- [PROMPT]:
Transcribe the lines below verbatim, skipping the images.

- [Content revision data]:
==============================
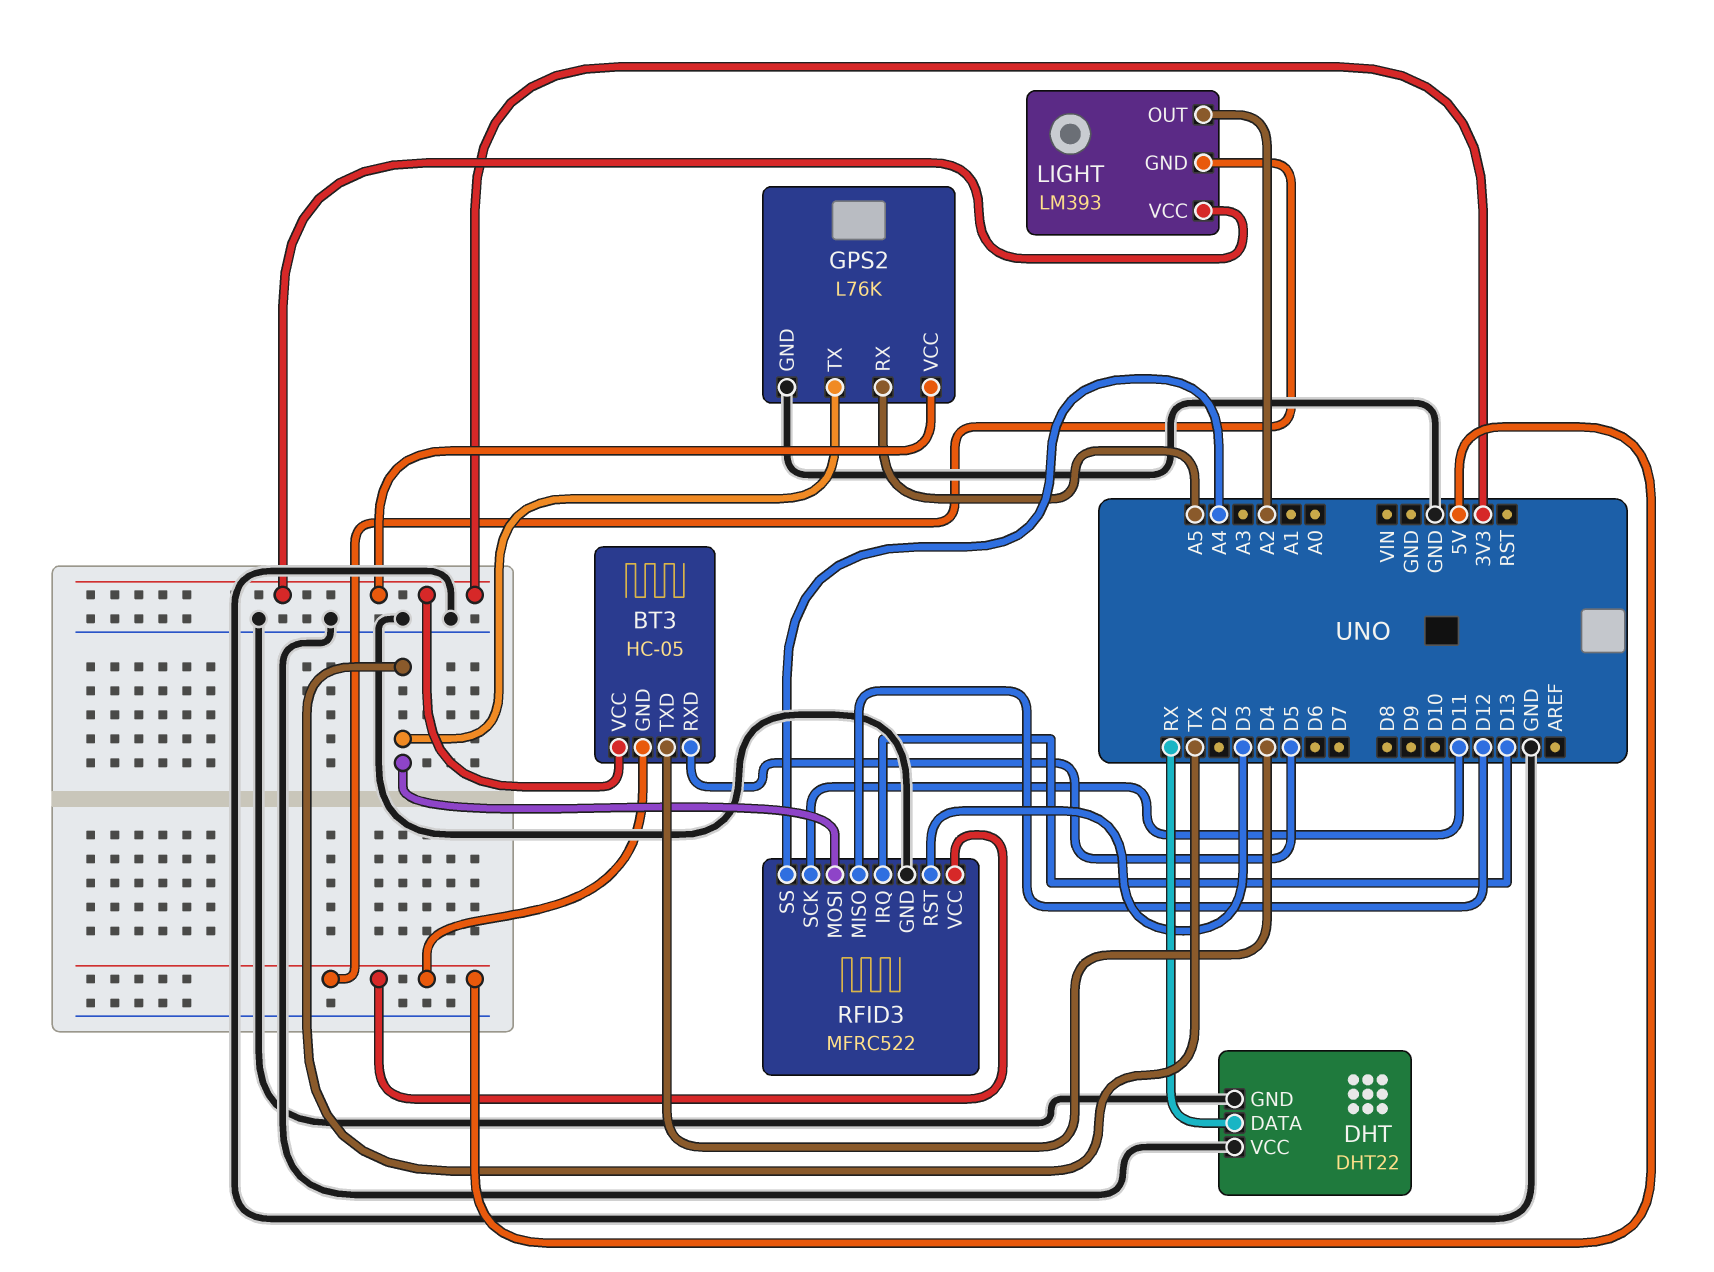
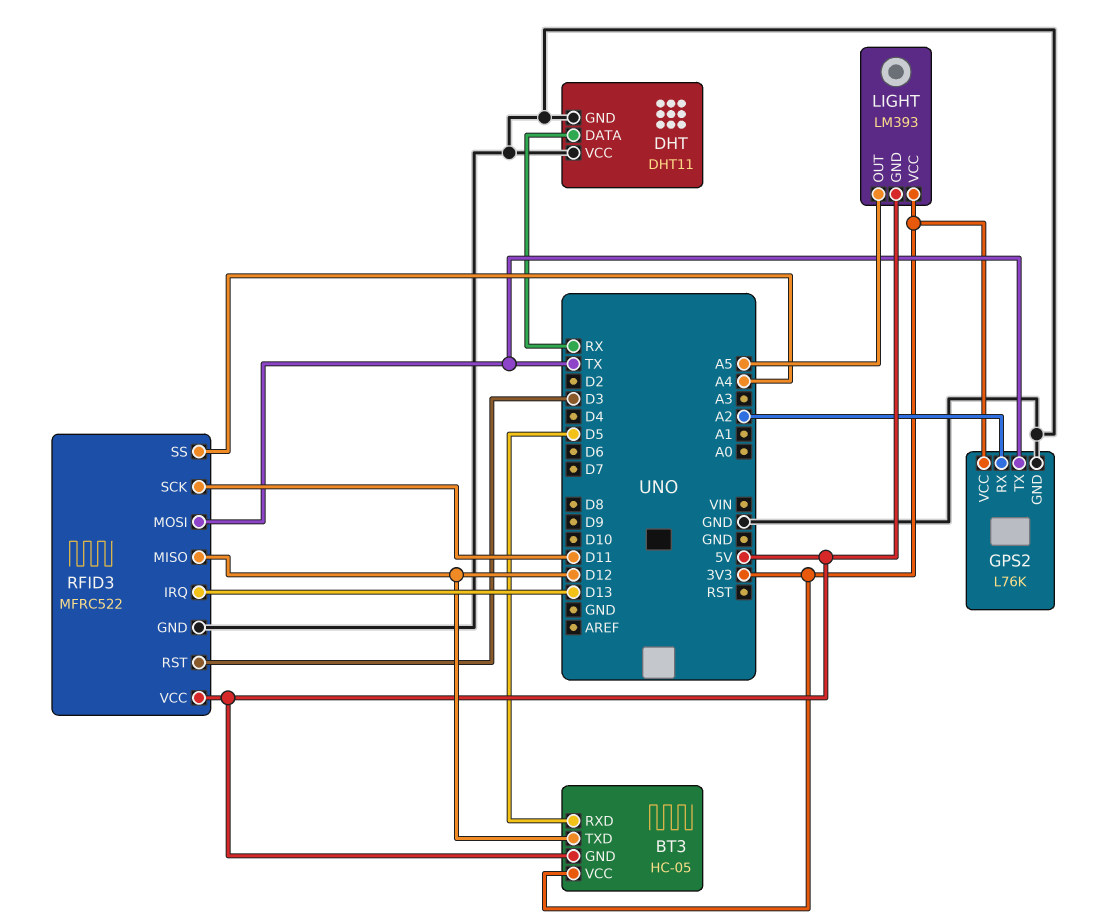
BT3 pin TXD: D4 -> D12
DHT: DHT22 -> DHT11
GPS2 pin RX: A5 -> A2
LIGHT pin OUT: A2 -> A5

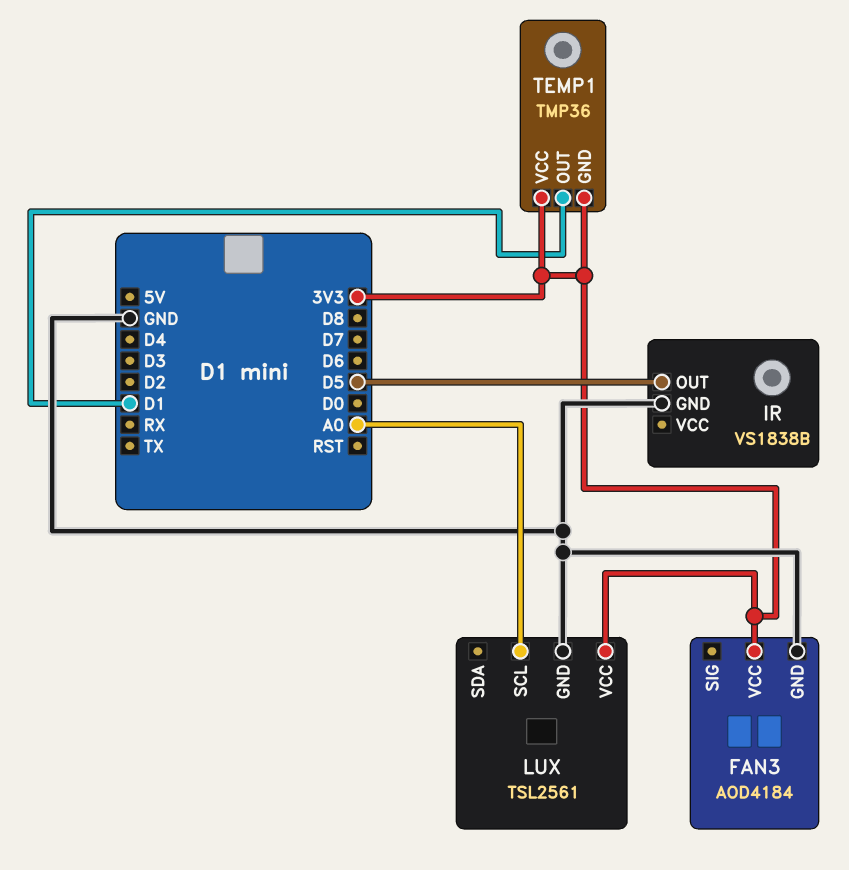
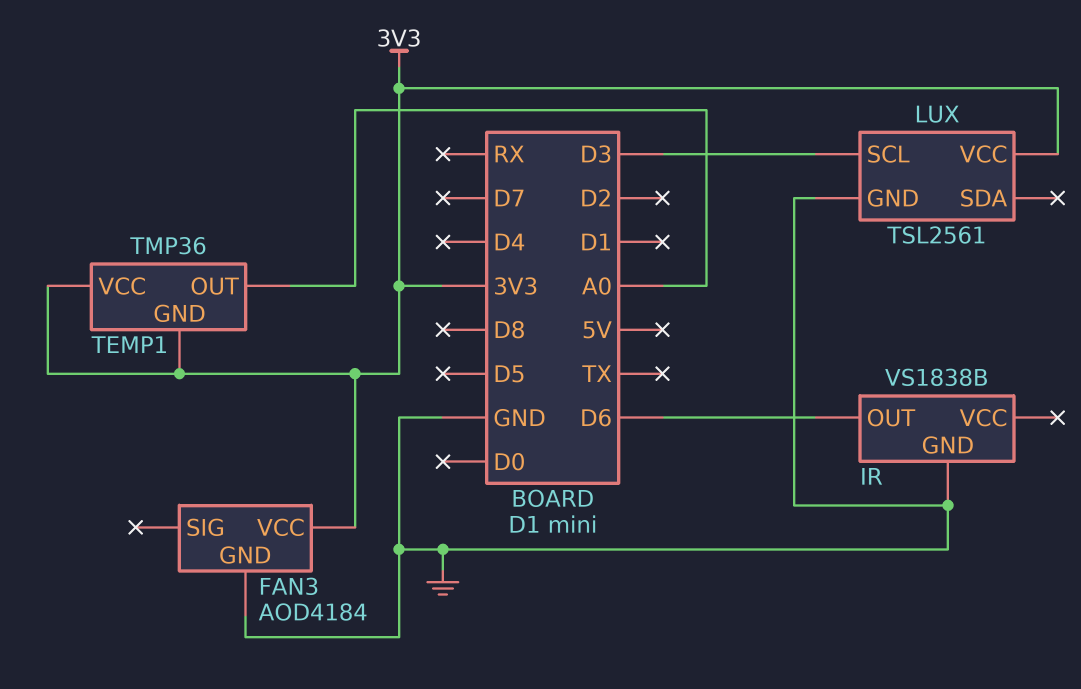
IR pin OUT: D5 -> D6
LUX pin SCL: A0 -> D3
TEMP1 pin OUT: D1 -> A0

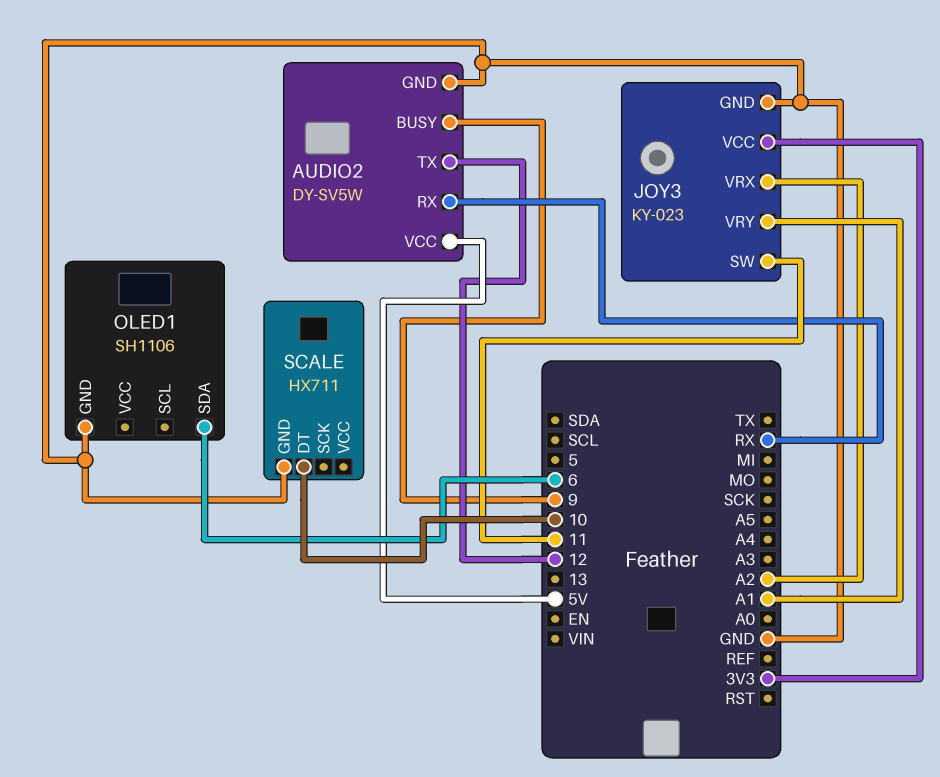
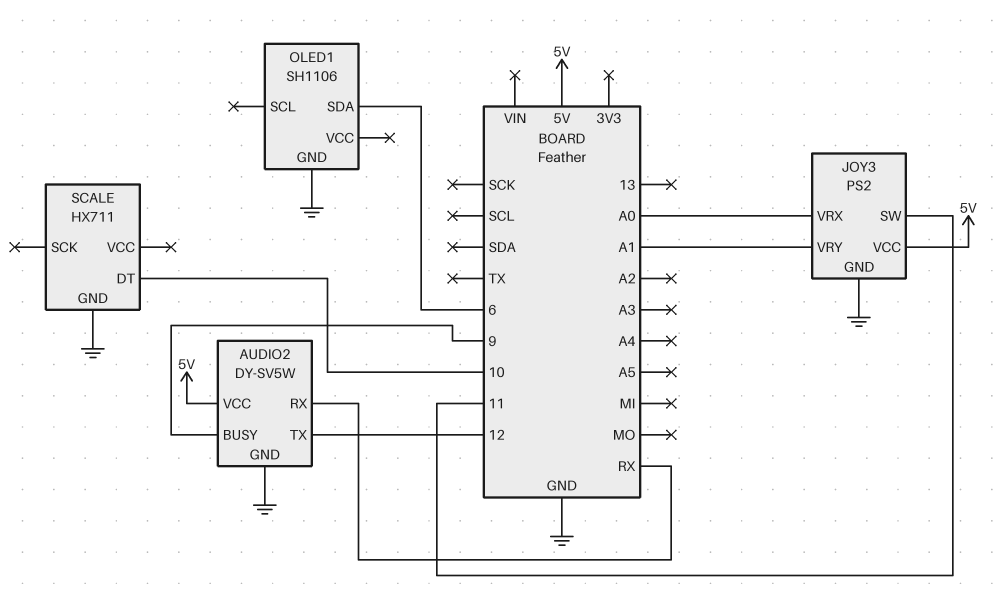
JOY3: KY-023 -> PS2
JOY3 pin VCC: 3V3 -> 5V
JOY3 pin VRX: A2 -> A0

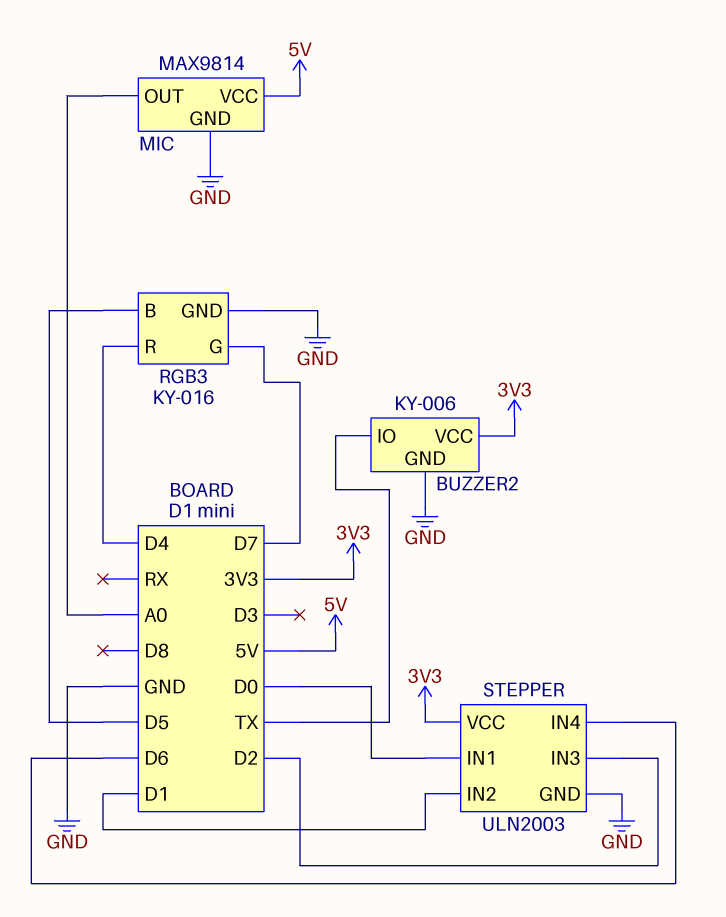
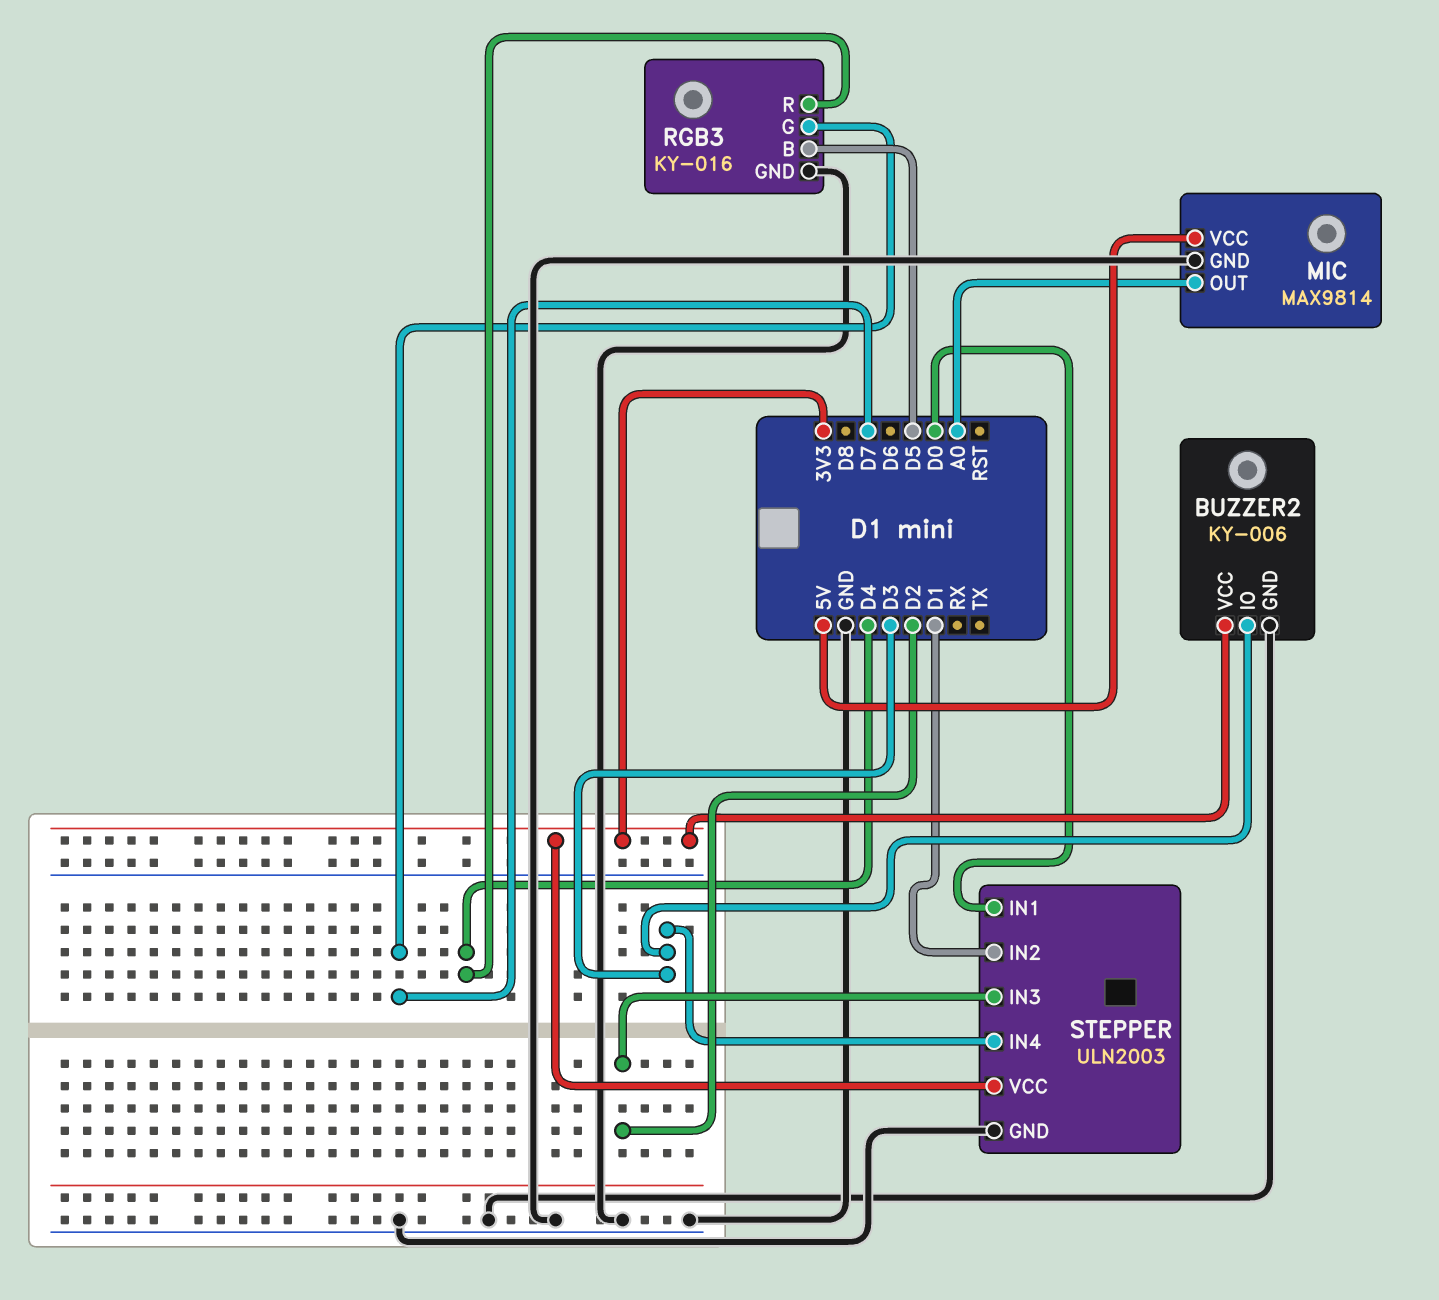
BUZZER2 pin IO: TX -> D3
STEPPER pin IN4: D6 -> D3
==============================
- [SOLUTION TO THIS EXERCISE]:
BT3 pin TXD: D4 -> D12
DHT: DHT22 -> DHT11
GPS2 pin RX: A5 -> A2
LIGHT pin OUT: A2 -> A5

IR pin OUT: D5 -> D6
LUX pin SCL: A0 -> D3
TEMP1 pin OUT: D1 -> A0

JOY3: KY-023 -> PS2
JOY3 pin VCC: 3V3 -> 5V
JOY3 pin VRX: A2 -> A0

BUZZER2 pin IO: TX -> D3
STEPPER pin IN4: D6 -> D3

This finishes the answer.